• **WORK ORDER**:
Report every line below that holds the word "camera".

• **GIVEN ENTRIES**:
============
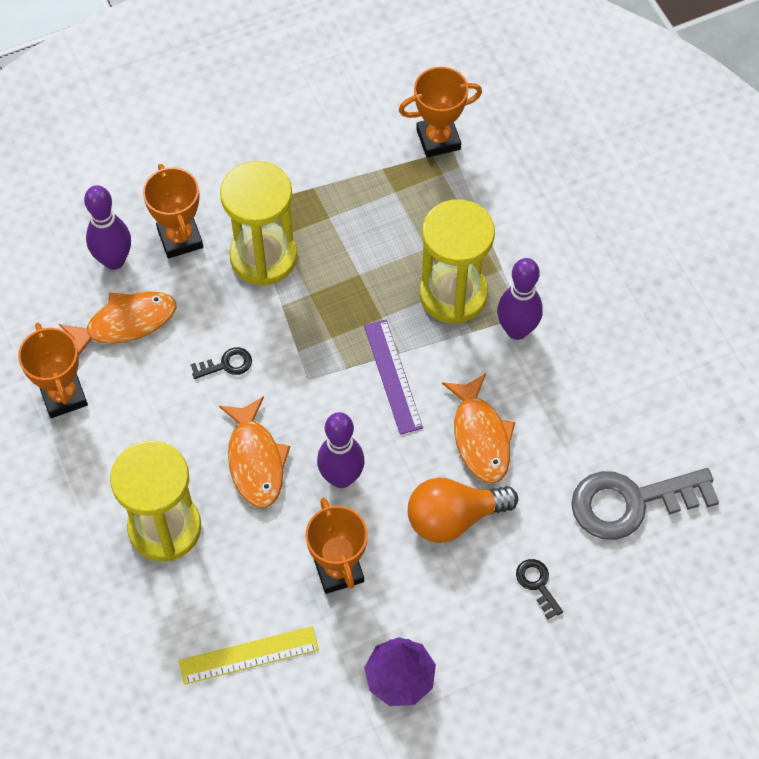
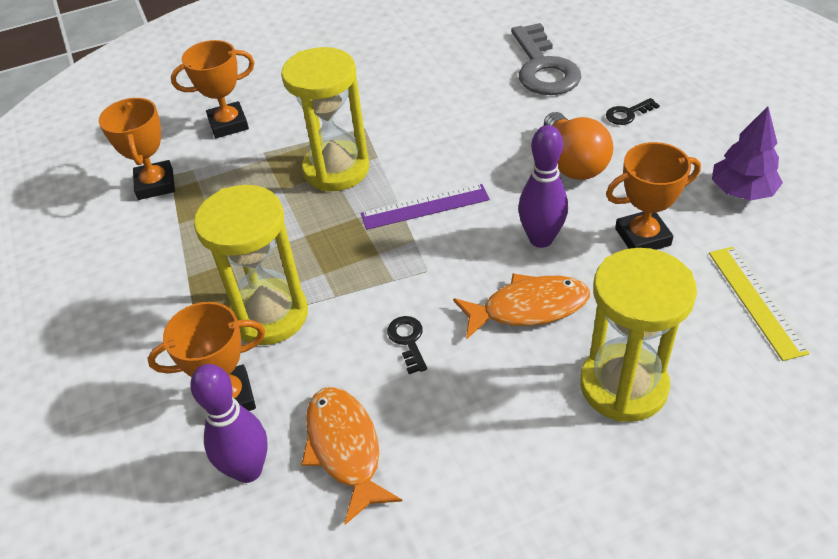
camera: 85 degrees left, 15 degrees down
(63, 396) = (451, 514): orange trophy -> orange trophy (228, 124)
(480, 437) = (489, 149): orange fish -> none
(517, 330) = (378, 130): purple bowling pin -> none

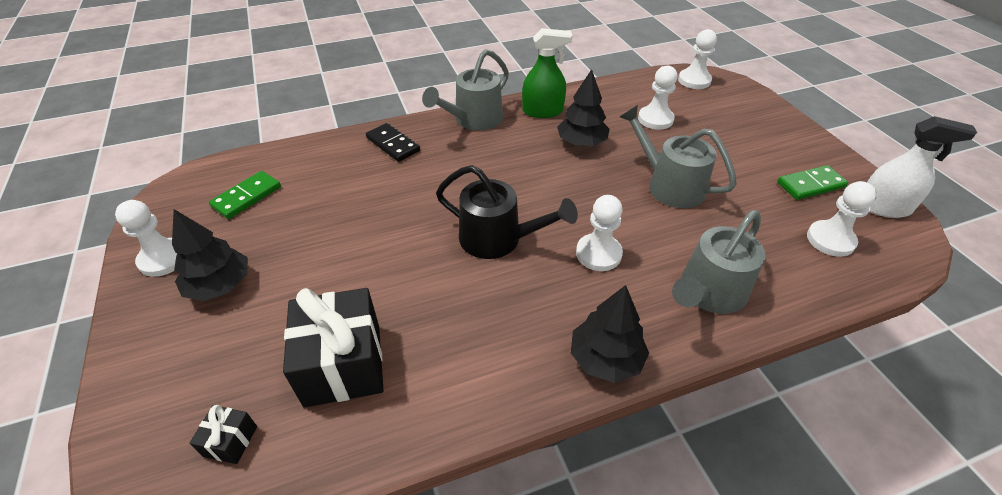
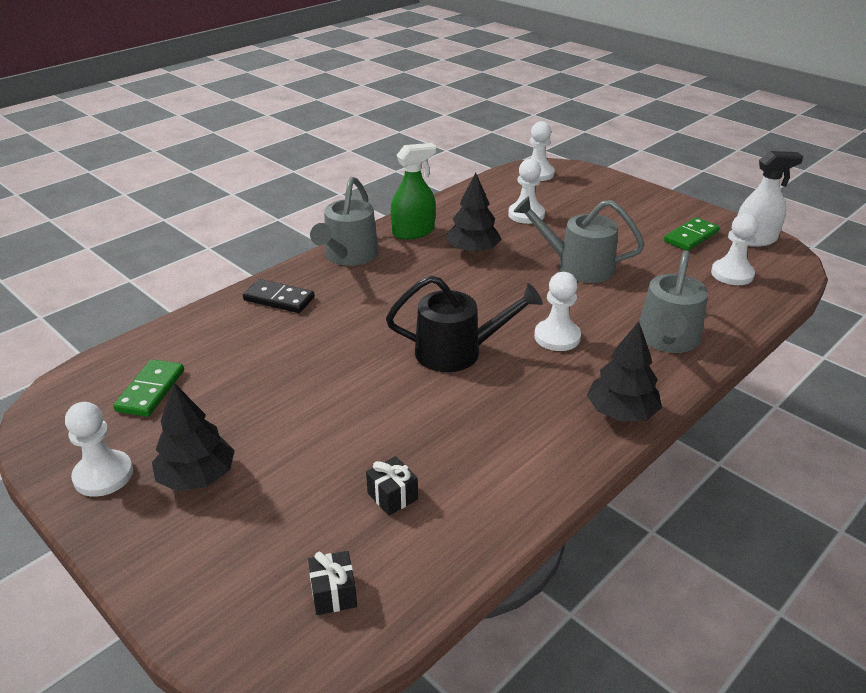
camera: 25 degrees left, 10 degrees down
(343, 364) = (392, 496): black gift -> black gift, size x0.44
============
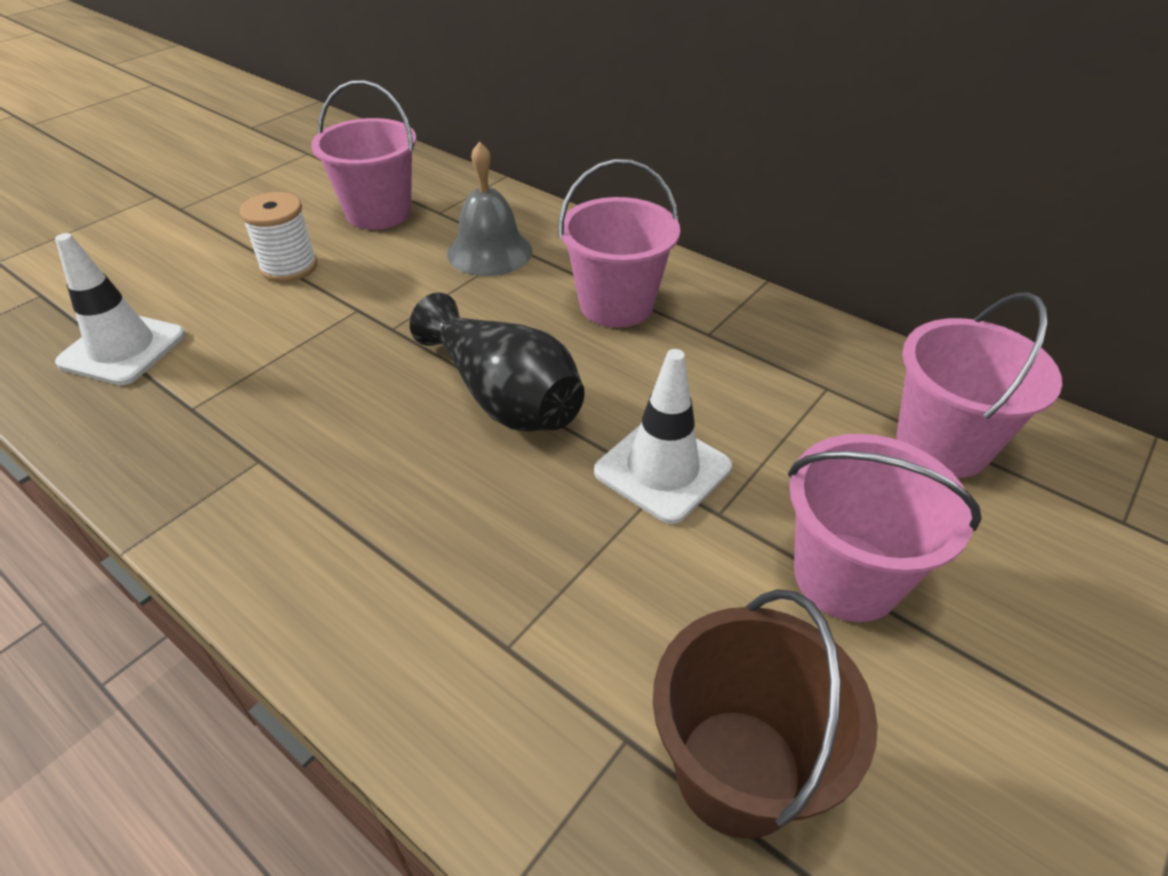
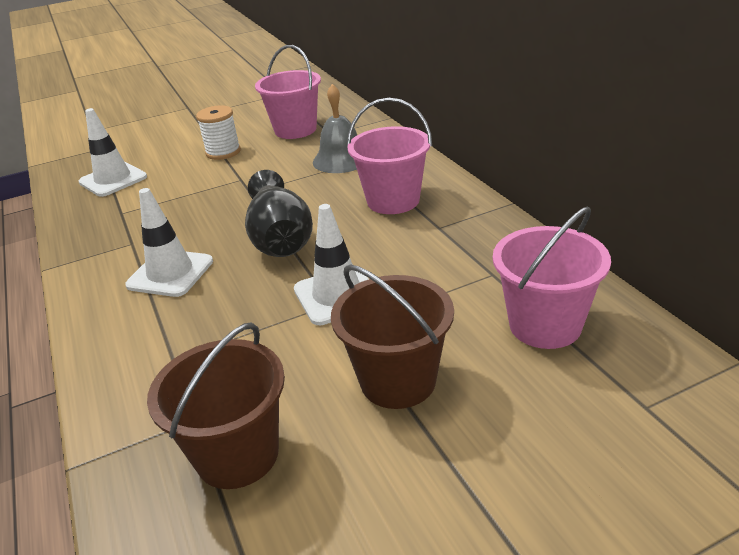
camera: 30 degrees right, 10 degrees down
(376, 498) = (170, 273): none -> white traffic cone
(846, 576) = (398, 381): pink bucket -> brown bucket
============
• **ANSWER TO THIS EXERCISE**:
camera: 85 degrees left, 15 degrees down
camera: 25 degrees left, 10 degrees down
camera: 30 degrees right, 10 degrees down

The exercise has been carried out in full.